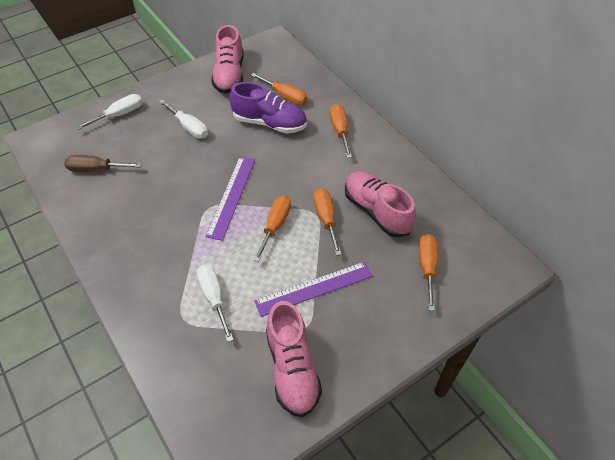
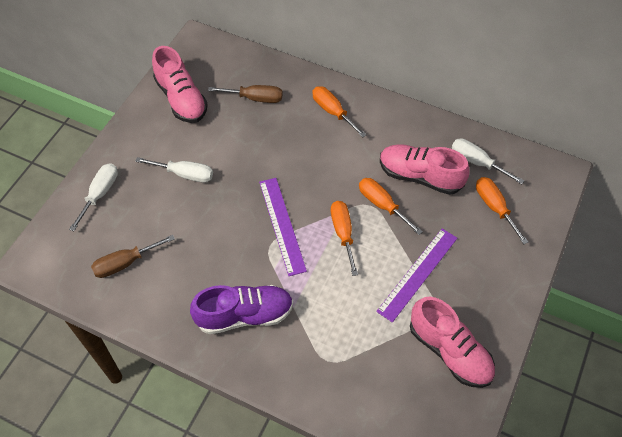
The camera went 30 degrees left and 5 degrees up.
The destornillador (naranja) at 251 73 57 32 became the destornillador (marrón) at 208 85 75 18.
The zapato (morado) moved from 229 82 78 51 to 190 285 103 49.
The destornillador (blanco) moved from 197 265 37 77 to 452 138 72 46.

• • • • •

# [What you should do]
Find each line holding the string "moved" in the listing above, then copy it.

# [Expected answer]
The zapato (morado) moved from 229 82 78 51 to 190 285 103 49.
The destornillador (blanco) moved from 197 265 37 77 to 452 138 72 46.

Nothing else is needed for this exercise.